» REQUIRED ACTION: In the data below, reproduce everything exactly except the images.

━━ SUPPLIED MATERIAL ━━

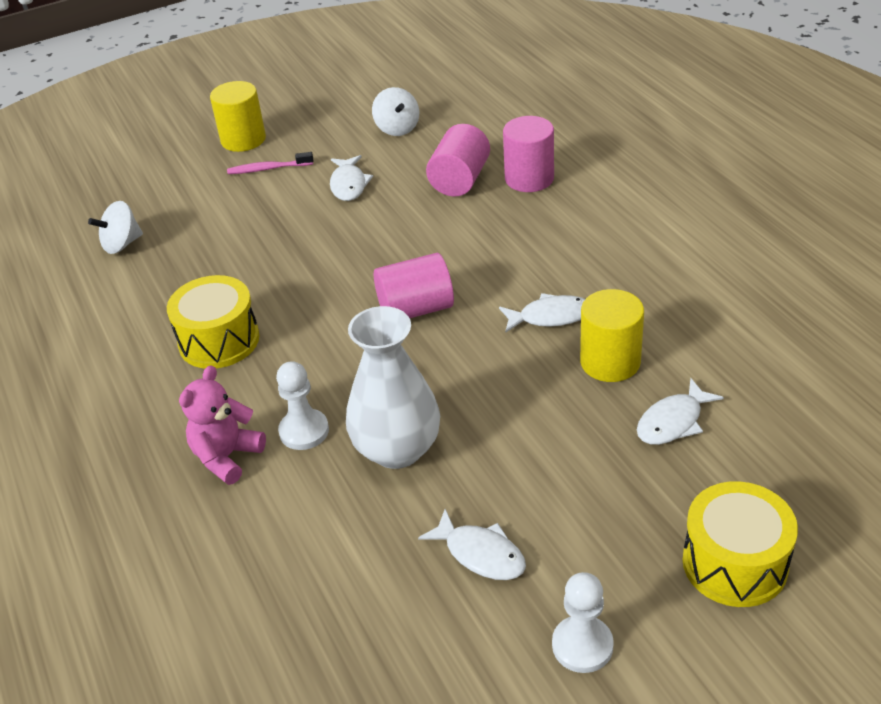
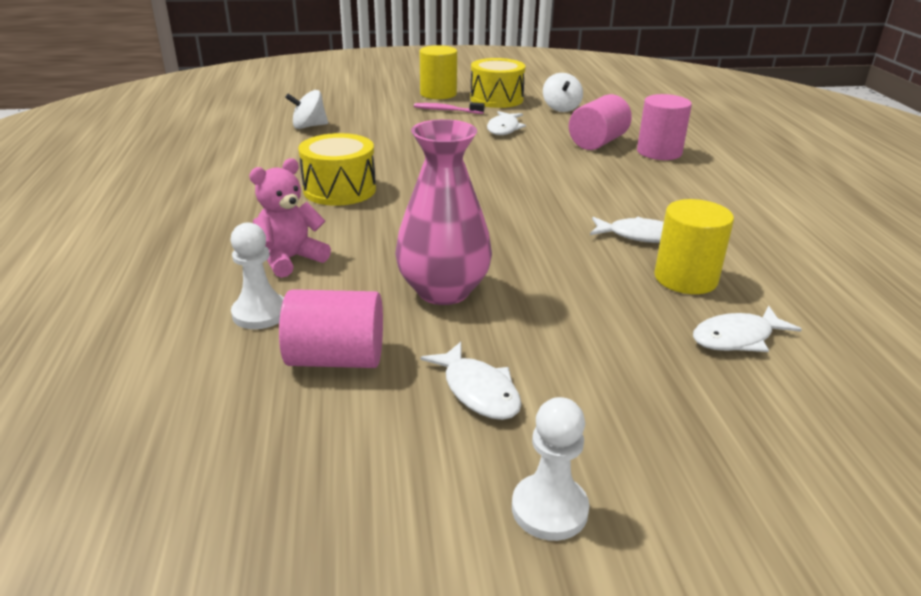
camera: 15 degrees right, 10 degrees down
white pawn [276,361,329,450] -> white pawn moved to [230,222,284,329]
white vase [346,306,440,469] -> pink vase [395,119,492,305]
pink cylinder [374,253,454,318] -> pink cylinder moved to [279,289,383,368]
yellow drum [683,481,798,607] -> yellow drum moved to [470,58,526,108]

━━━

» OUTPUT FOR THIS EXERCISE:
camera: 15 degrees right, 10 degrees down
white pawn [276,361,329,450] -> white pawn moved to [230,222,284,329]
white vase [346,306,440,469] -> pink vase [395,119,492,305]
pink cylinder [374,253,454,318] -> pink cylinder moved to [279,289,383,368]
yellow drum [683,481,798,607] -> yellow drum moved to [470,58,526,108]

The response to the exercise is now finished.